Provided material below:
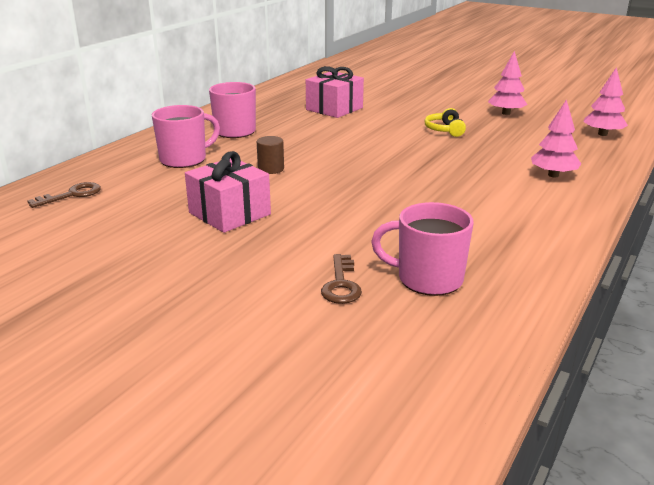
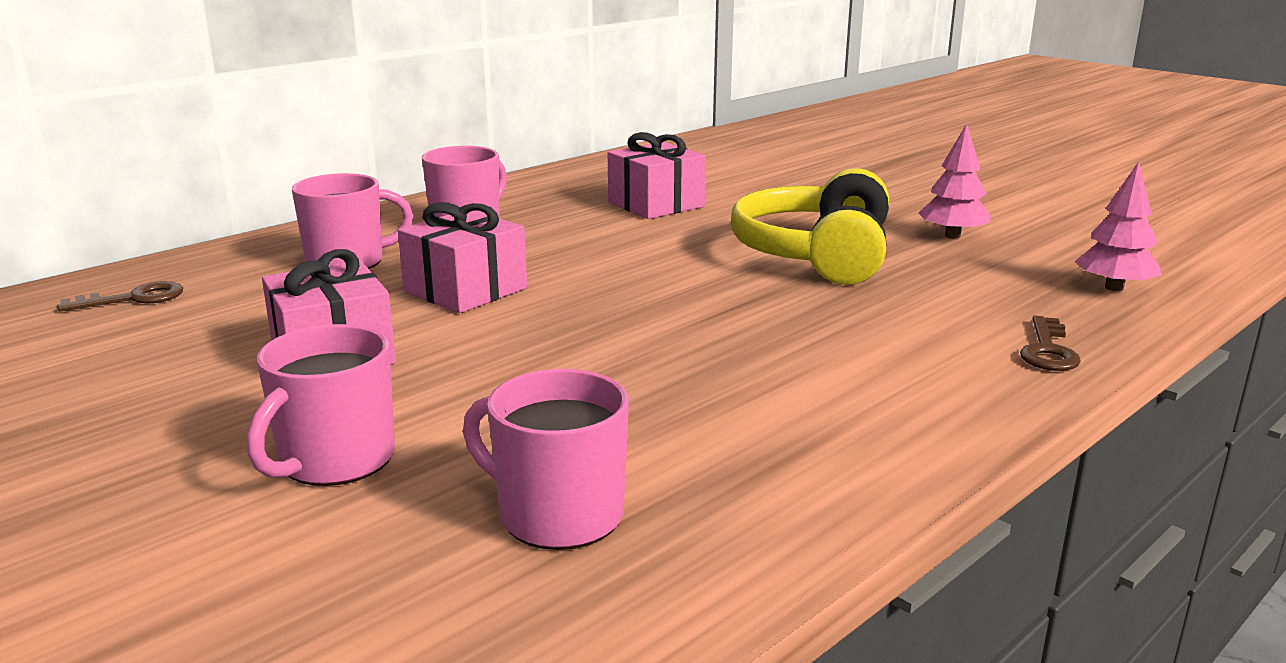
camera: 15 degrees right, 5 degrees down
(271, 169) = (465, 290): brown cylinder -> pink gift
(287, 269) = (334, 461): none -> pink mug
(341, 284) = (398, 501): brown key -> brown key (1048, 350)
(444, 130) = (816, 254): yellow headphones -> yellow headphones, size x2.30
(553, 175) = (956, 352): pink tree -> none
End of Provided material.
- _What you will do_:
I'd like every line with the string "none" copied from the listing.

- _Answer_:
(287, 269) = (334, 461): none -> pink mug
(553, 175) = (956, 352): pink tree -> none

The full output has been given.